Records START

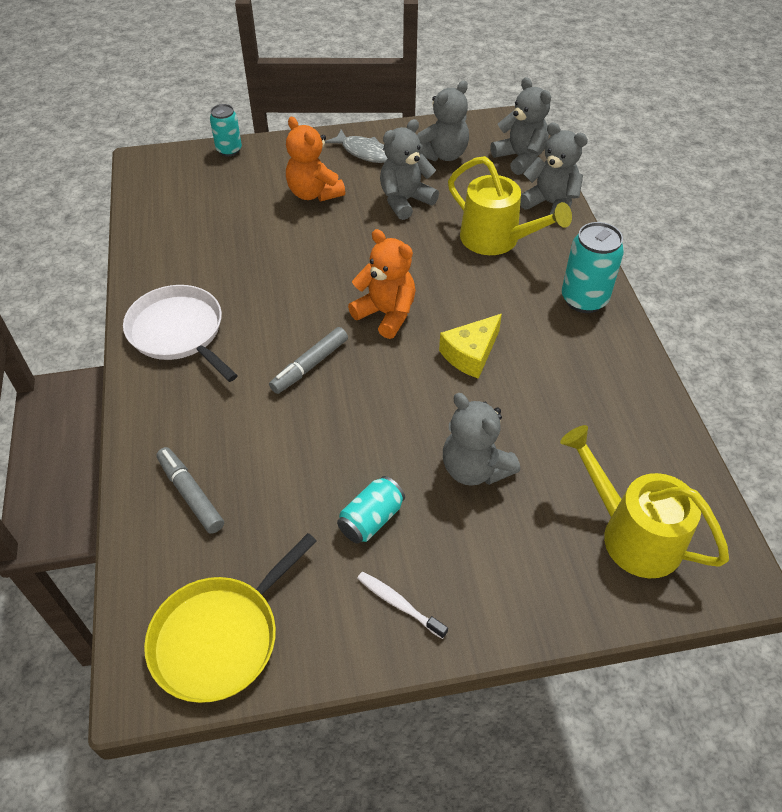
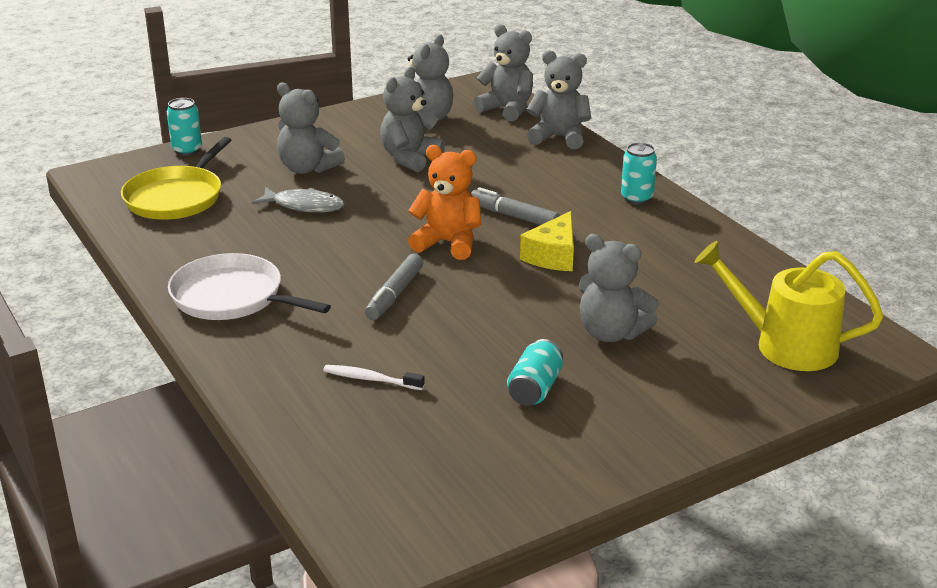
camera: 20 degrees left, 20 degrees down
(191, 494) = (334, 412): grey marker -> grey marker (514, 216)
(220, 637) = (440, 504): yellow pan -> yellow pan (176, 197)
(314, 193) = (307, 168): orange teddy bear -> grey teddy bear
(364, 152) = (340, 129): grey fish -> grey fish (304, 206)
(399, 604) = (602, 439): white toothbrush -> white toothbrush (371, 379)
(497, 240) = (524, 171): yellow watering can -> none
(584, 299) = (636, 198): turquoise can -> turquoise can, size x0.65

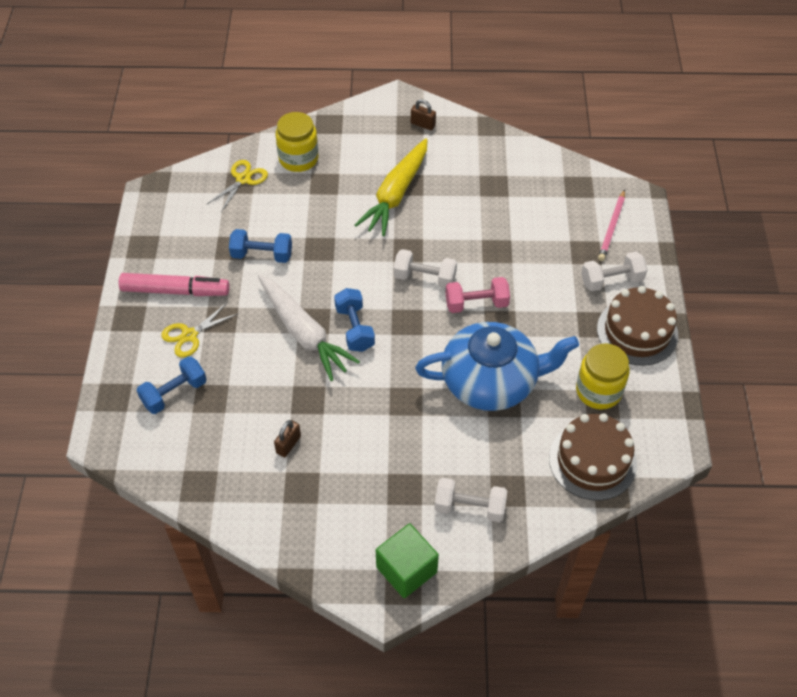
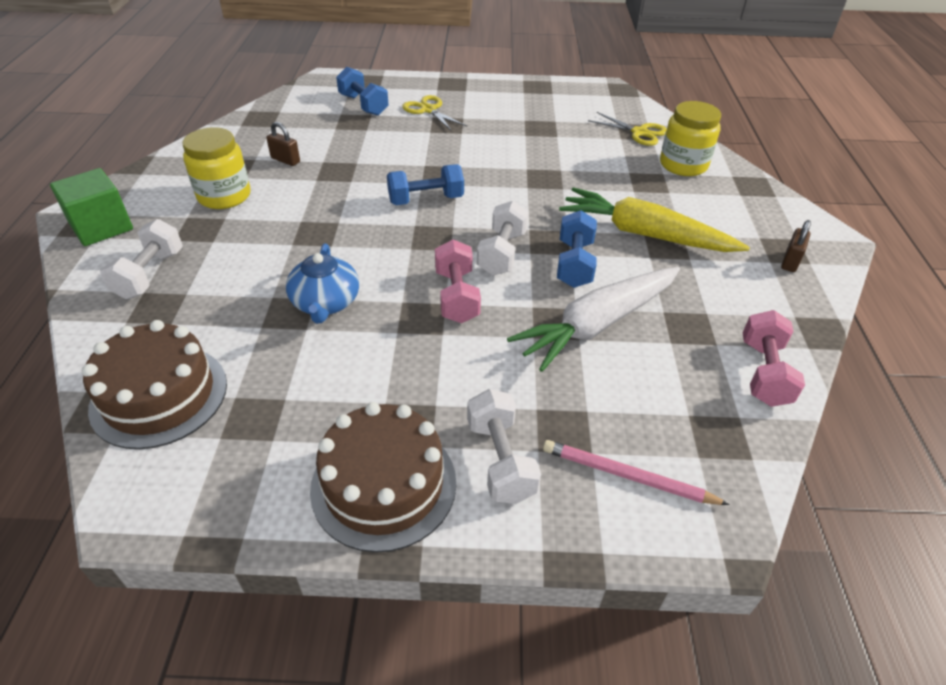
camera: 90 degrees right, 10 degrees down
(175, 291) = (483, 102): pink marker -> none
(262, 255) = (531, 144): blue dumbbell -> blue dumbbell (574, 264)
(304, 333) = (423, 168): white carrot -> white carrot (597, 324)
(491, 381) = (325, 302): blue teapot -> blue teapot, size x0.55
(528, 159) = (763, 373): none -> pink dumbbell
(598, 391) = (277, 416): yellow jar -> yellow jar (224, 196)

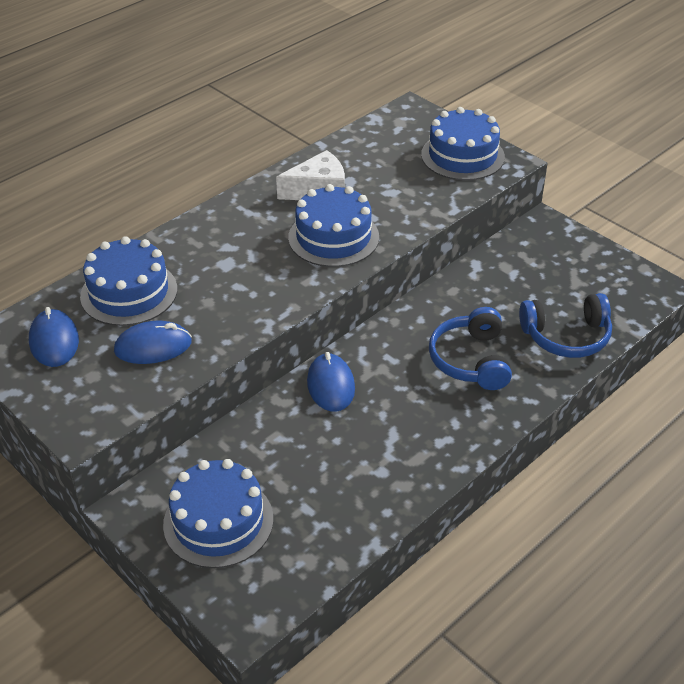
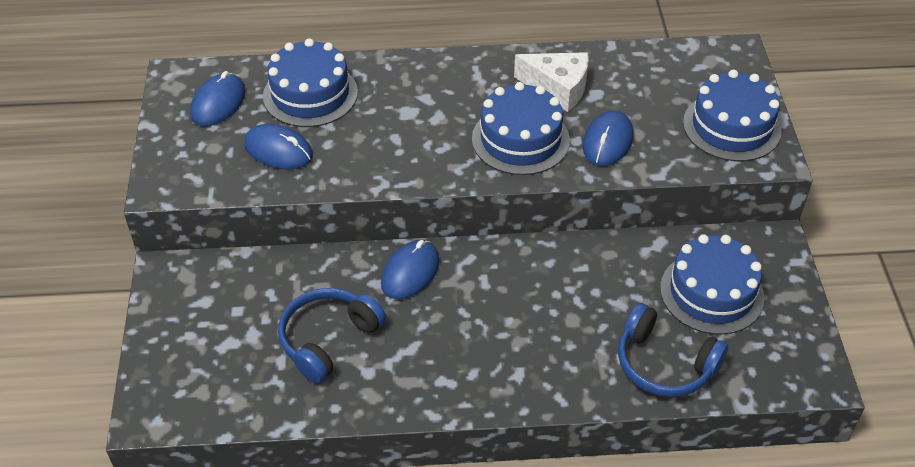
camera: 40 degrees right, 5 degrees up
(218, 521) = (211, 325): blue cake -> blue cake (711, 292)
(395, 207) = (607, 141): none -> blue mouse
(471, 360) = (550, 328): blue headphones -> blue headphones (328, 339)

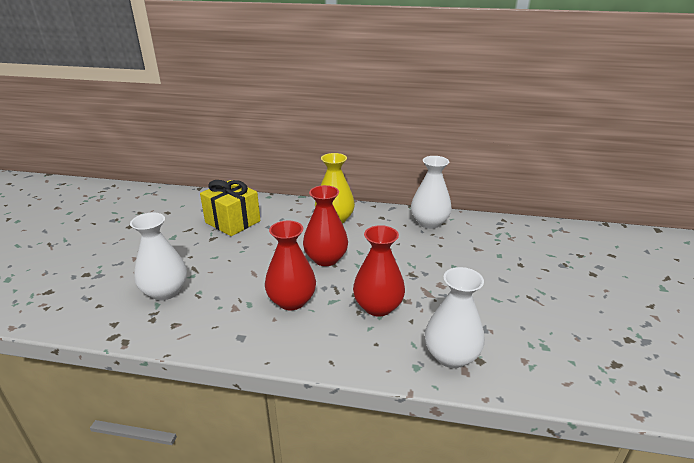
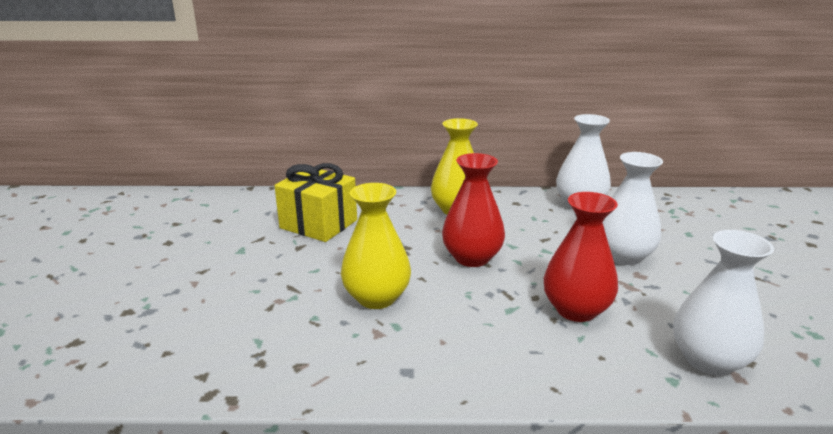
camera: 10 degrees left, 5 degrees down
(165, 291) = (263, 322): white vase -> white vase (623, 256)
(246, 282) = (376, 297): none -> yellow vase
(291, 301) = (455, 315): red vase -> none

Records END

*About this task*:
Give the records back verbatim, pictures excluded.

*Solution for this task*:
camera: 20 degrees left, 20 degrees down
(191, 494) = (334, 412): grey marker -> grey marker (514, 216)
(220, 637) = (440, 504): yellow pan -> yellow pan (176, 197)
(314, 193) = (307, 168): orange teddy bear -> grey teddy bear
(364, 152) = (340, 129): grey fish -> grey fish (304, 206)
(399, 604) = (602, 439): white toothbrush -> white toothbrush (371, 379)
(497, 240) = (524, 171): yellow watering can -> none
(584, 299) = (636, 198): turquoise can -> turquoise can, size x0.65

camera: 90 degrees right, 10 degrees down
(175, 291) = (483, 102): pink marker -> none
(262, 255) = (531, 144): blue dumbbell -> blue dumbbell (574, 264)
(304, 333) = (423, 168): white carrot -> white carrot (597, 324)
(491, 381) = (325, 302): blue teapot -> blue teapot, size x0.55
(528, 159) = (763, 373): none -> pink dumbbell
(598, 391) = (277, 416): yellow jar -> yellow jar (224, 196)

camera: 40 degrees right, 5 degrees up
(218, 521) = (211, 325): blue cake -> blue cake (711, 292)
(395, 207) = (607, 141): none -> blue mouse
(471, 360) = (550, 328): blue headphones -> blue headphones (328, 339)

camera: 10 degrees left, 5 degrees down
(165, 291) = (263, 322): white vase -> white vase (623, 256)
(246, 282) = (376, 297): none -> yellow vase
(291, 301) = (455, 315): red vase -> none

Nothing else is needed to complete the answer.